Written exercise
Repeat exactly the lines from the line containing "Mark lymphocytic infiltrate." through the last line of the records below, inclusive, and nothing else.

Records provided

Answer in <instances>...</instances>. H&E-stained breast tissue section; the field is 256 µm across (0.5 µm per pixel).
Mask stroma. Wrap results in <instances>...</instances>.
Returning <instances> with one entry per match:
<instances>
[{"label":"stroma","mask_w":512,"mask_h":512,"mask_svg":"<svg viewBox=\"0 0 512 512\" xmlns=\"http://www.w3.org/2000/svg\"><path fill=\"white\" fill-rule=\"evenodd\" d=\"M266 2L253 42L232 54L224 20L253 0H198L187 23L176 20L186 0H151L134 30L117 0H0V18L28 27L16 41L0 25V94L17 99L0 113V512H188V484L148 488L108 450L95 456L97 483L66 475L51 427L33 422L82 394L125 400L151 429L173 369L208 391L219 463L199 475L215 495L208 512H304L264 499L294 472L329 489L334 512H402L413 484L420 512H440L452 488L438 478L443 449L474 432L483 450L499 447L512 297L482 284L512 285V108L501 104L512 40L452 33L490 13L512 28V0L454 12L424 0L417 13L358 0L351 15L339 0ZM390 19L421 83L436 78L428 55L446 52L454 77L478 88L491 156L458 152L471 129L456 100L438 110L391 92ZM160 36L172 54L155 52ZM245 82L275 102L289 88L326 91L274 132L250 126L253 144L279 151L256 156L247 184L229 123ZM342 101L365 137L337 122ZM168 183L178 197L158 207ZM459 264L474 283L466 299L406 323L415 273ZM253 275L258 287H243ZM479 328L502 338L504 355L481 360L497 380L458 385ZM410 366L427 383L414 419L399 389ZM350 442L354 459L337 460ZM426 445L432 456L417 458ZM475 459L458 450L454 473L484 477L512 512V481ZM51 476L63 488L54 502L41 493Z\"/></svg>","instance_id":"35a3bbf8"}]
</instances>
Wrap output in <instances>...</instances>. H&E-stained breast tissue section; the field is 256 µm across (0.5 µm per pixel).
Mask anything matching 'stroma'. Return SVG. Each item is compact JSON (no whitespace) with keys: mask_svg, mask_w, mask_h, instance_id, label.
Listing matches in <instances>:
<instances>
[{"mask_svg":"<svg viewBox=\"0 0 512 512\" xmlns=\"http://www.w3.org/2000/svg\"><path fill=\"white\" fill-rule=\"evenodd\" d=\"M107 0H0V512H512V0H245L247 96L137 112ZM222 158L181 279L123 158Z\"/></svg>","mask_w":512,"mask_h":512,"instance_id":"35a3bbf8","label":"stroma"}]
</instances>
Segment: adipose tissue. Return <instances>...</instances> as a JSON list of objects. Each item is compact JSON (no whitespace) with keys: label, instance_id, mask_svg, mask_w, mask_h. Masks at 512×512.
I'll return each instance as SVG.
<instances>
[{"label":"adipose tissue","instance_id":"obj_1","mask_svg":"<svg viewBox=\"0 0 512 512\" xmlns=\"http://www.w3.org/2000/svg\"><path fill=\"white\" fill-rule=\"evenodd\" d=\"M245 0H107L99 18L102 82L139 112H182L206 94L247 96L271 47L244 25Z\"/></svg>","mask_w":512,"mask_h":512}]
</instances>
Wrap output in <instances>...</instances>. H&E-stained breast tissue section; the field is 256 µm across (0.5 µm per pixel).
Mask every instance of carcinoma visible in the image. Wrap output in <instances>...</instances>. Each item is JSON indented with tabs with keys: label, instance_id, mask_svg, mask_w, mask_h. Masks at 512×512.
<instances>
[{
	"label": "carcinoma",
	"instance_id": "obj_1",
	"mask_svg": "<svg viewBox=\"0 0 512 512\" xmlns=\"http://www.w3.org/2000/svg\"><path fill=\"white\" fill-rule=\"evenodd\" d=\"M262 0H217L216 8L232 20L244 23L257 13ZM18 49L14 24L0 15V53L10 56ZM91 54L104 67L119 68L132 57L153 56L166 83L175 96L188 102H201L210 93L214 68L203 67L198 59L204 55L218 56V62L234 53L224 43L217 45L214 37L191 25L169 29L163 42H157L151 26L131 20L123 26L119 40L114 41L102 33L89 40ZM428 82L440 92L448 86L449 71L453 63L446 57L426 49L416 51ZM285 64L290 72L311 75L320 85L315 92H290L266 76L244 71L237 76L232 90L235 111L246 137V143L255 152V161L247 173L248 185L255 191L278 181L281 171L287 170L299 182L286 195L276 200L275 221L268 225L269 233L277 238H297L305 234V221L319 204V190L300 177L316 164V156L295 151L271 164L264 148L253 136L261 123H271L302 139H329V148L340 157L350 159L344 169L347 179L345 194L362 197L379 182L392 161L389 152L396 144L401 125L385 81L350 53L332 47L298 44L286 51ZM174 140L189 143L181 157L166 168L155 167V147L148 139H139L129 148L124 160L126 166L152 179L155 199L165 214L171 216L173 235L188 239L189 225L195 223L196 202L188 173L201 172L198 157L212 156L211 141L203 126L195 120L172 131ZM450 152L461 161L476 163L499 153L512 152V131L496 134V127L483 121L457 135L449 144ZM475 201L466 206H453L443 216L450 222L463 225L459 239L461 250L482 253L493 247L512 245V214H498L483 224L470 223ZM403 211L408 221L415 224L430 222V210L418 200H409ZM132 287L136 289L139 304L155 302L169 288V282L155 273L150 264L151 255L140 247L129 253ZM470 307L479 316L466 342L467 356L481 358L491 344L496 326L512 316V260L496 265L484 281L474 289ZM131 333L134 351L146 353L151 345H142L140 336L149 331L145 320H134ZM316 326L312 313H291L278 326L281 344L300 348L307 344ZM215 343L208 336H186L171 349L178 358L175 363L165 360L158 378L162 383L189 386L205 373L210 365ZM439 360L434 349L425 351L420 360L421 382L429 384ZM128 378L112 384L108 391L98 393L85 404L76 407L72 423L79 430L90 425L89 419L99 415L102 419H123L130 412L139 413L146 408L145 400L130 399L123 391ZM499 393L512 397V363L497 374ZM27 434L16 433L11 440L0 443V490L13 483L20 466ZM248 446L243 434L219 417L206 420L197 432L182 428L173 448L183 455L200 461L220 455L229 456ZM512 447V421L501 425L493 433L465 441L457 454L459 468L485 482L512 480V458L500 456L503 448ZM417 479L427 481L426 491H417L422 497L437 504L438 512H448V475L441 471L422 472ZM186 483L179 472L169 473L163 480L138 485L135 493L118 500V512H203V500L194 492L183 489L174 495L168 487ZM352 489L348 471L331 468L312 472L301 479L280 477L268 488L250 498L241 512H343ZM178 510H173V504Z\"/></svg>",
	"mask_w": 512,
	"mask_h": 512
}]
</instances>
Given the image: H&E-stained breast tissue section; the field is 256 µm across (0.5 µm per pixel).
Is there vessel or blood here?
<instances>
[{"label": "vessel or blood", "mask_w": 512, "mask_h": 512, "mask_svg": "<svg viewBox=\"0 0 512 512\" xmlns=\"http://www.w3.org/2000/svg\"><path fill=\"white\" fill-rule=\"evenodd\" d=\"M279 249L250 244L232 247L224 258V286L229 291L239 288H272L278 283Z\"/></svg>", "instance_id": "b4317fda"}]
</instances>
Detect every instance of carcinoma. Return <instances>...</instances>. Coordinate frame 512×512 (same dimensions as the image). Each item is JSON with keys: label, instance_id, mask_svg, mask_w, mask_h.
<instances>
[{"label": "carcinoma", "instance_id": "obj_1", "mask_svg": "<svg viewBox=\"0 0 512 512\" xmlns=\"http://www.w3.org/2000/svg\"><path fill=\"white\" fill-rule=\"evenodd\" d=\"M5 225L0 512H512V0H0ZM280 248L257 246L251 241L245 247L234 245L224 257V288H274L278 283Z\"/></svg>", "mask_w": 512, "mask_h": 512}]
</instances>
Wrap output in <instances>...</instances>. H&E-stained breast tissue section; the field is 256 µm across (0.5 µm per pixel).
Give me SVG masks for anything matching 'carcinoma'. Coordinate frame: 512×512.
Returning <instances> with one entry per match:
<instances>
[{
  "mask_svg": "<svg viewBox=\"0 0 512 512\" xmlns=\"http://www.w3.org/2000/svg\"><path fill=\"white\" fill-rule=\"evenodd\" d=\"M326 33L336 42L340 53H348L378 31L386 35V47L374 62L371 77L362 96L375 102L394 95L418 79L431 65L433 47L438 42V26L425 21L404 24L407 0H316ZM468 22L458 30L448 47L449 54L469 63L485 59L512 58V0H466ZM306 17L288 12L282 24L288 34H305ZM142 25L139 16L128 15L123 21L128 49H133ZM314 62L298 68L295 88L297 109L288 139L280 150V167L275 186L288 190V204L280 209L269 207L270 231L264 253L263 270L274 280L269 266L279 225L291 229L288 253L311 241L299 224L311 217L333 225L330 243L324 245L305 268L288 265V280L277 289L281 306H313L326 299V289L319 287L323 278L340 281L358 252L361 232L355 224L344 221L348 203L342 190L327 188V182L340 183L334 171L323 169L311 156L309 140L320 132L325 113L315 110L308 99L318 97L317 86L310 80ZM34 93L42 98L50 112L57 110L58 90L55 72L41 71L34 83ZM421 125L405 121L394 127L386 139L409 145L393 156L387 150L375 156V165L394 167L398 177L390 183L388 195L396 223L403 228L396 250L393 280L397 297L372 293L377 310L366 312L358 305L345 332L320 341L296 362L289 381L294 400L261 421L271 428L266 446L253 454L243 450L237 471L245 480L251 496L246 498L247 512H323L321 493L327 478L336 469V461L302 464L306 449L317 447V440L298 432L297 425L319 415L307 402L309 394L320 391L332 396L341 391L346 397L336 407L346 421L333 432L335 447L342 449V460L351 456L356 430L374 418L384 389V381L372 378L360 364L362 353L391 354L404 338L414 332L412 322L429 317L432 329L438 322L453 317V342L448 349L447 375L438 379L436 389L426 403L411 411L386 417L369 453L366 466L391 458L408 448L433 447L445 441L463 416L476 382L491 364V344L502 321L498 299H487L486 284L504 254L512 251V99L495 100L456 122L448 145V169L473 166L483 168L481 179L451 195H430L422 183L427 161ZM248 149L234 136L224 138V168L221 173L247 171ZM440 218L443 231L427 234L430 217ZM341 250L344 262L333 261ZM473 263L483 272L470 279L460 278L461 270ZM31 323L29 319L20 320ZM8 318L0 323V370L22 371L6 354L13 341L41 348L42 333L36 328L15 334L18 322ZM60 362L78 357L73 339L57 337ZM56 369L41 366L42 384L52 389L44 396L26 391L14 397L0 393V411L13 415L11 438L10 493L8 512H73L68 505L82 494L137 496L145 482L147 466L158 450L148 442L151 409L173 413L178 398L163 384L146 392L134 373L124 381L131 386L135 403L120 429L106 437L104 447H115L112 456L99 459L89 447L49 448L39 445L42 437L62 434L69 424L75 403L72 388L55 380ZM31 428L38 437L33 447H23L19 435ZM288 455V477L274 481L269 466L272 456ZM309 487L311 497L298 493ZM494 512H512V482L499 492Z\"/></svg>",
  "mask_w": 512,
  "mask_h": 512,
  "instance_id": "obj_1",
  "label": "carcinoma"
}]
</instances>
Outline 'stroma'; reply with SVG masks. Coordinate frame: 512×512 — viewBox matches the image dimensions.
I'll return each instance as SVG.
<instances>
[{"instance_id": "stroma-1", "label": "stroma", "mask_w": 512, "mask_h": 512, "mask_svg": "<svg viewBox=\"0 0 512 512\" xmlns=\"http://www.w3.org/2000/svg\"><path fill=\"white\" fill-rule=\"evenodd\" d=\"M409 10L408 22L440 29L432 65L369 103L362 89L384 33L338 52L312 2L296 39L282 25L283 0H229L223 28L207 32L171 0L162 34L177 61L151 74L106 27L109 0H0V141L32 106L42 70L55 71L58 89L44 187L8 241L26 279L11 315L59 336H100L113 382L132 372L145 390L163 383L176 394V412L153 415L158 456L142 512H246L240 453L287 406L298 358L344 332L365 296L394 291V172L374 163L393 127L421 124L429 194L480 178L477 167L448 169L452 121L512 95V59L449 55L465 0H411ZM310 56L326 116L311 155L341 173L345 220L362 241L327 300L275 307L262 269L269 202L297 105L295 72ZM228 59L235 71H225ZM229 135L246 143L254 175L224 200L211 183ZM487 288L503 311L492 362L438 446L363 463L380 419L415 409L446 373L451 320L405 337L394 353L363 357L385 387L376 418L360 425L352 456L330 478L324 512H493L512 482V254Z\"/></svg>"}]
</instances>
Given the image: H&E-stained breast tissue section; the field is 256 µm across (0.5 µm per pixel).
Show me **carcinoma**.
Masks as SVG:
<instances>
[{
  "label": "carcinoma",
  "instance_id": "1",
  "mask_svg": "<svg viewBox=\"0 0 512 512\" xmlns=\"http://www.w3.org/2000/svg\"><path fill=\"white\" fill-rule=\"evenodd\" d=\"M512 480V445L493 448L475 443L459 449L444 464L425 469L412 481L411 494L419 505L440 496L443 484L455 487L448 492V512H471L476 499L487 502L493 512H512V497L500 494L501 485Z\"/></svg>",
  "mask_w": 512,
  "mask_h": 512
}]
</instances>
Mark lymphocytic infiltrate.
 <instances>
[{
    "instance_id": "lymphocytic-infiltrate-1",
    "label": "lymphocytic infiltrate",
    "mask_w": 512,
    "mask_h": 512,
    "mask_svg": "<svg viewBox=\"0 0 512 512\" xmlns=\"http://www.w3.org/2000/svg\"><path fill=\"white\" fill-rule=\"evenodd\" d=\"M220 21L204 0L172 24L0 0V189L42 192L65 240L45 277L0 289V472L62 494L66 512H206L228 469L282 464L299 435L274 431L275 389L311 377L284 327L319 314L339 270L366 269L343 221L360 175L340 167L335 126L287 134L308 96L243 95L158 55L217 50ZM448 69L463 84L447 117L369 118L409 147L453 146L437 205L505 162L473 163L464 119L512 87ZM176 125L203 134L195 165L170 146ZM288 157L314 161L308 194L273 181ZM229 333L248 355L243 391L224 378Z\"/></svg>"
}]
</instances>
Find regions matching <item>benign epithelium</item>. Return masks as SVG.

Output of the task
Mark lymphocytic infiltrate.
 <instances>
[{
    "instance_id": "lymphocytic-infiltrate-1",
    "label": "lymphocytic infiltrate",
    "mask_w": 512,
    "mask_h": 512,
    "mask_svg": "<svg viewBox=\"0 0 512 512\" xmlns=\"http://www.w3.org/2000/svg\"><path fill=\"white\" fill-rule=\"evenodd\" d=\"M220 21L204 0L172 24L0 0V189L42 192L65 240L45 277L0 289V472L62 494L66 512H206L228 469L282 464L299 435L274 431L275 389L311 377L284 327L319 314L339 270L366 269L343 221L360 175L340 167L335 126L287 134L308 96L243 95L158 55L217 50ZM448 69L463 84L447 117L369 118L409 147L453 146L437 205L505 162L473 163L464 119L512 87ZM176 125L203 134L195 165L170 146ZM288 157L314 161L308 194L273 181ZM229 333L248 355L243 391L224 378Z\"/></svg>"
}]
</instances>
Find regions matching <item>benign epithelium</item>. Return masks as SVG.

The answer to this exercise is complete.